[Object state comparisons]
_ _ _ _ _ _ _

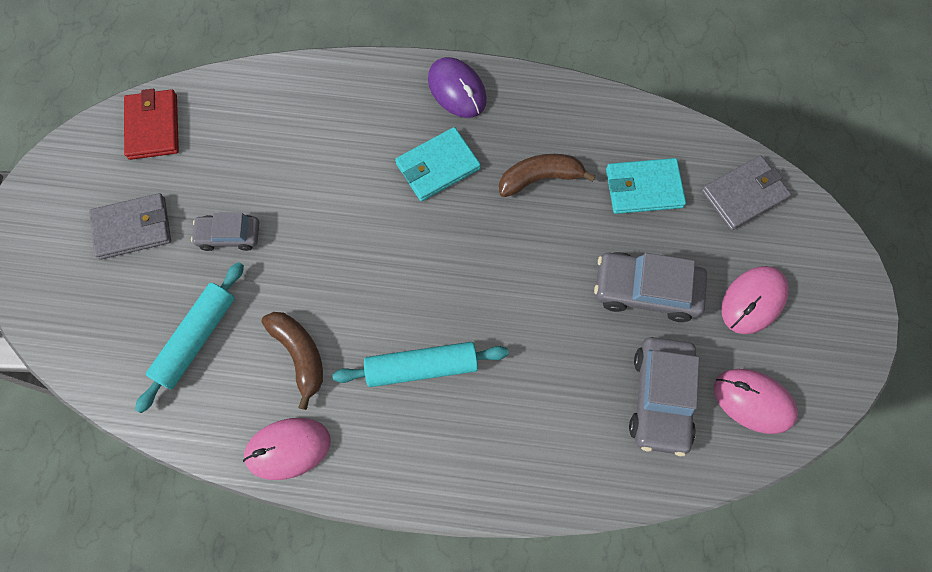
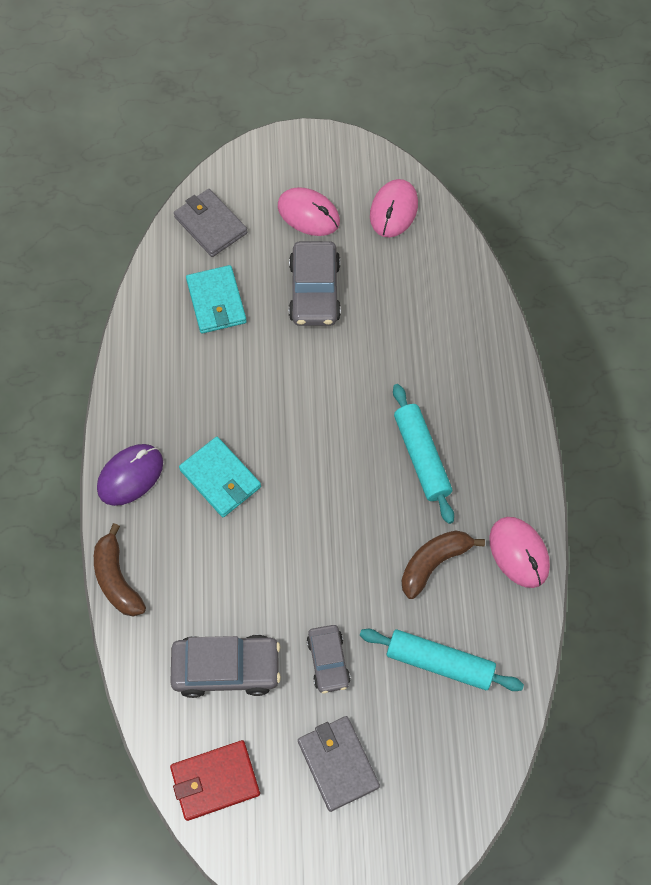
camera: 100 degrees left, 5 degrees down
(540, 178) = (219, 387): brown banana -> brown banana (117, 579)
(661, 398) = (406, 273): grey car -> grey car (226, 668)

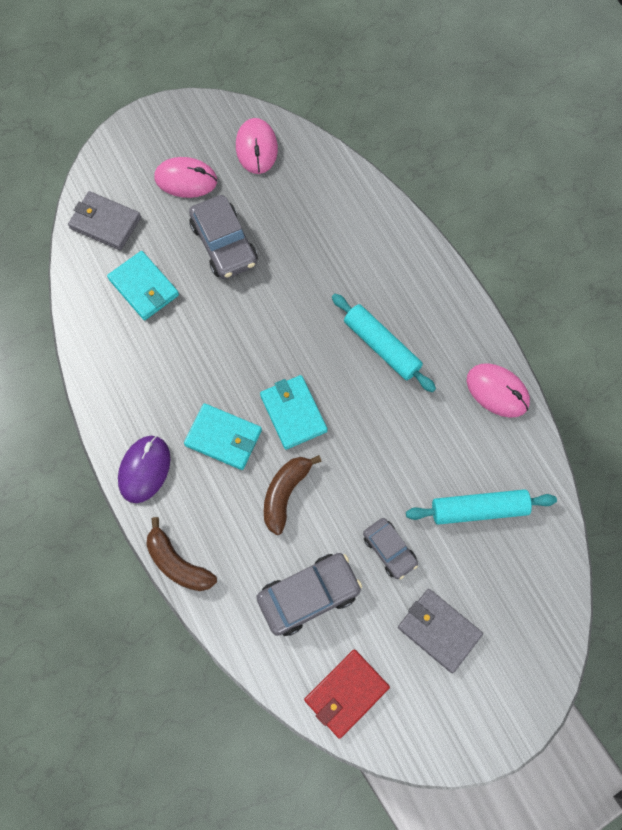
camera: 25 degrees left, 5 degrees up
(300, 484) = (293, 413): none -> turquoise wallet
(433, 563) = (434, 430): brown banana -> brown banana (285, 494)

_ _ _ _ _ _ _

Find the lines above with the word "degrees". Copy them out.

**SOLUTION FOR THIS PROBLEM:**
camera: 100 degrees left, 5 degrees down
camera: 25 degrees left, 5 degrees up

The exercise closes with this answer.